• Task statement: After locating the line that contains "pink donut: 5 -> 1" in the records below, write out exactly that line and each line after it through the one that contains "white mouse: 1 -> 3", and nothing else.

Records shown section start

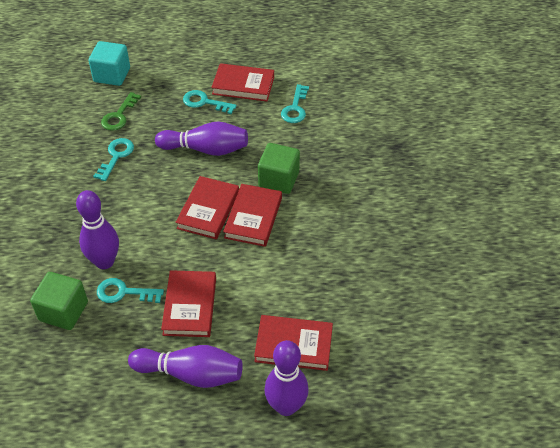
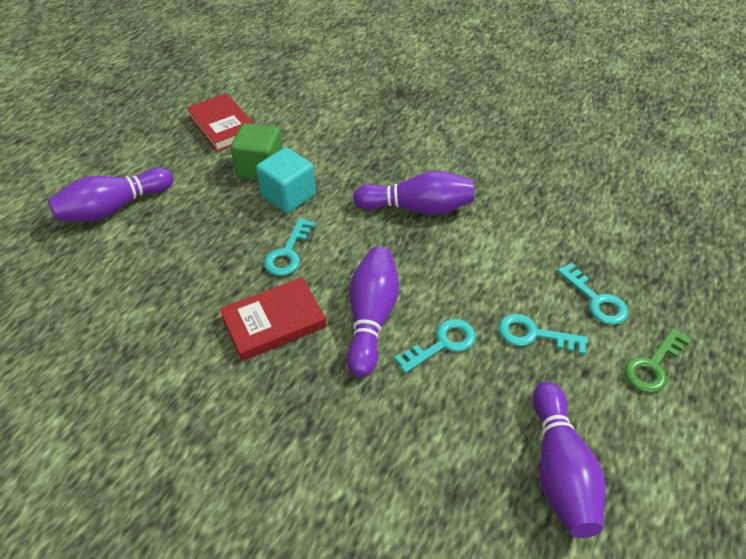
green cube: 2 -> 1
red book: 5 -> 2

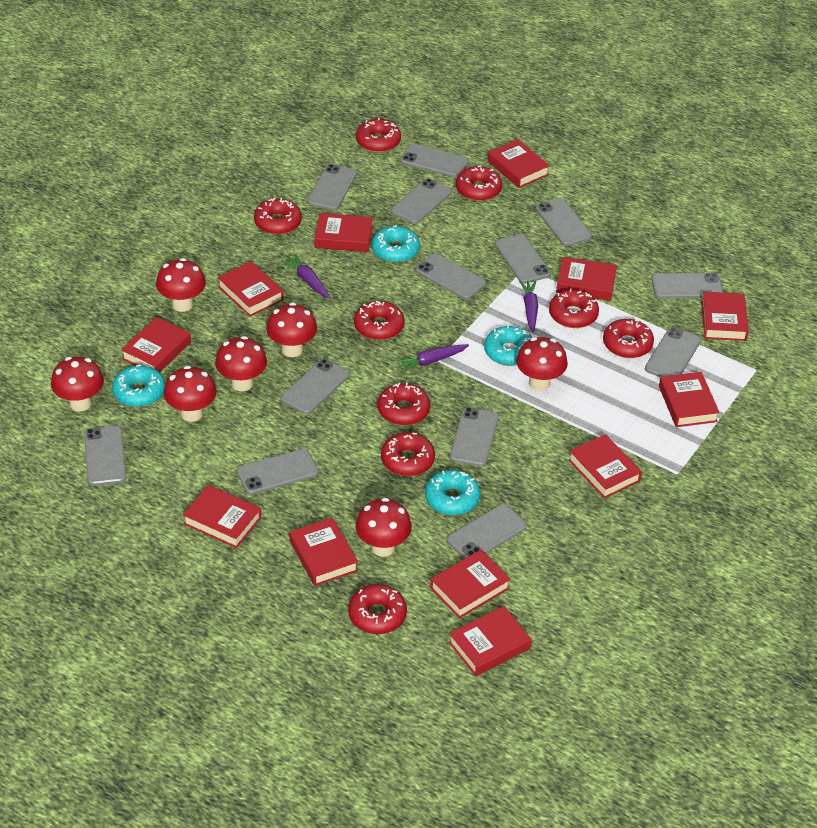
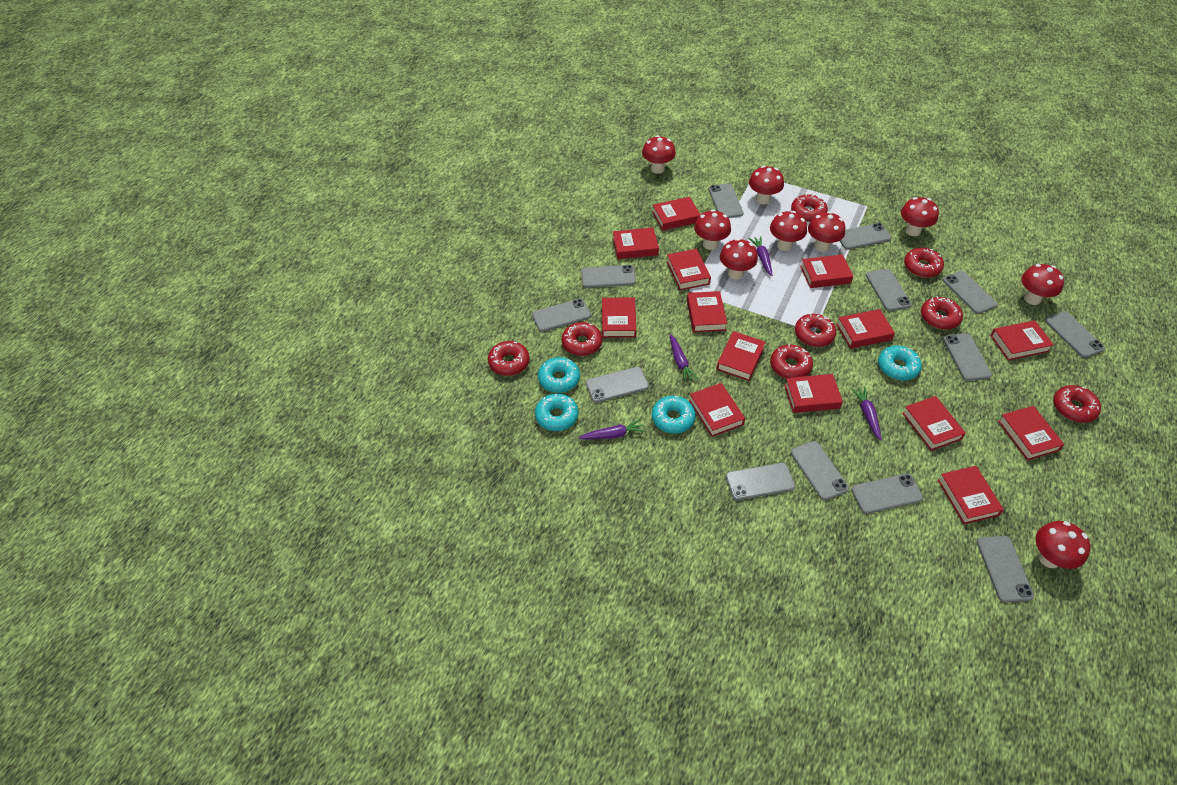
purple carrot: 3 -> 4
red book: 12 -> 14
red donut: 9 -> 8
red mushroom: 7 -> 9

Records shown section end
Records shown section start

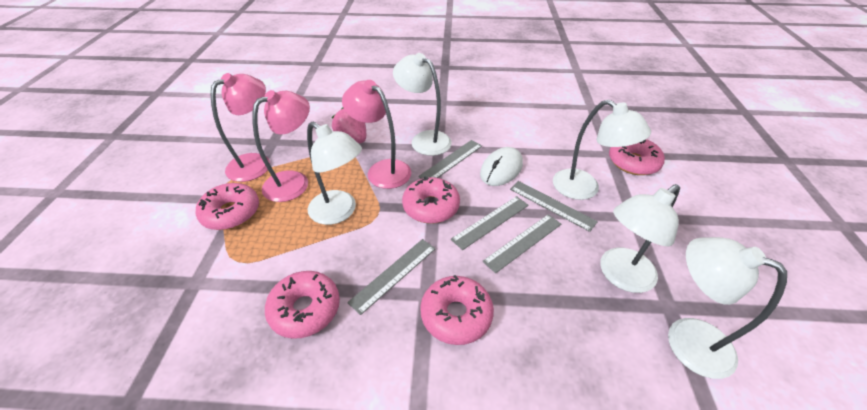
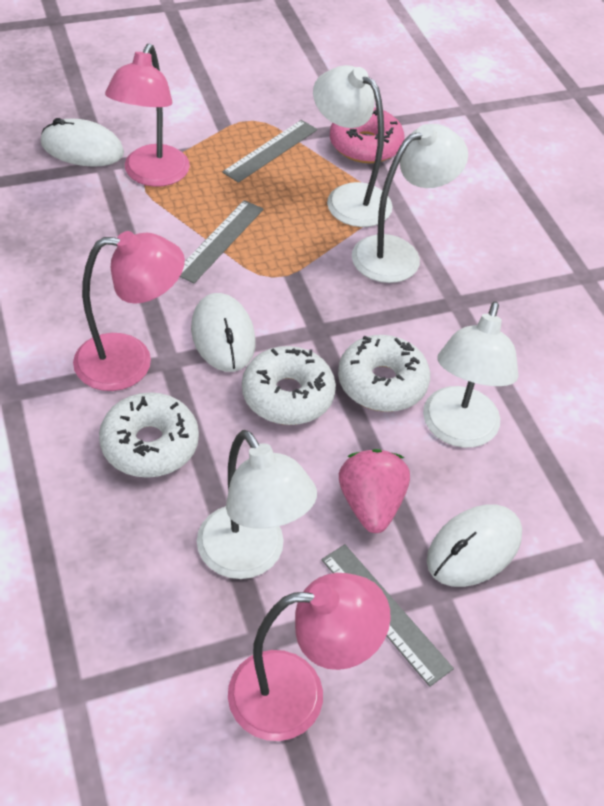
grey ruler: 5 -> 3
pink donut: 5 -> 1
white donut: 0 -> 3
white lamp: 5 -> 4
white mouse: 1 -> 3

Records shown section end

• Your solution:
pink donut: 5 -> 1
white donut: 0 -> 3
white lamp: 5 -> 4
white mouse: 1 -> 3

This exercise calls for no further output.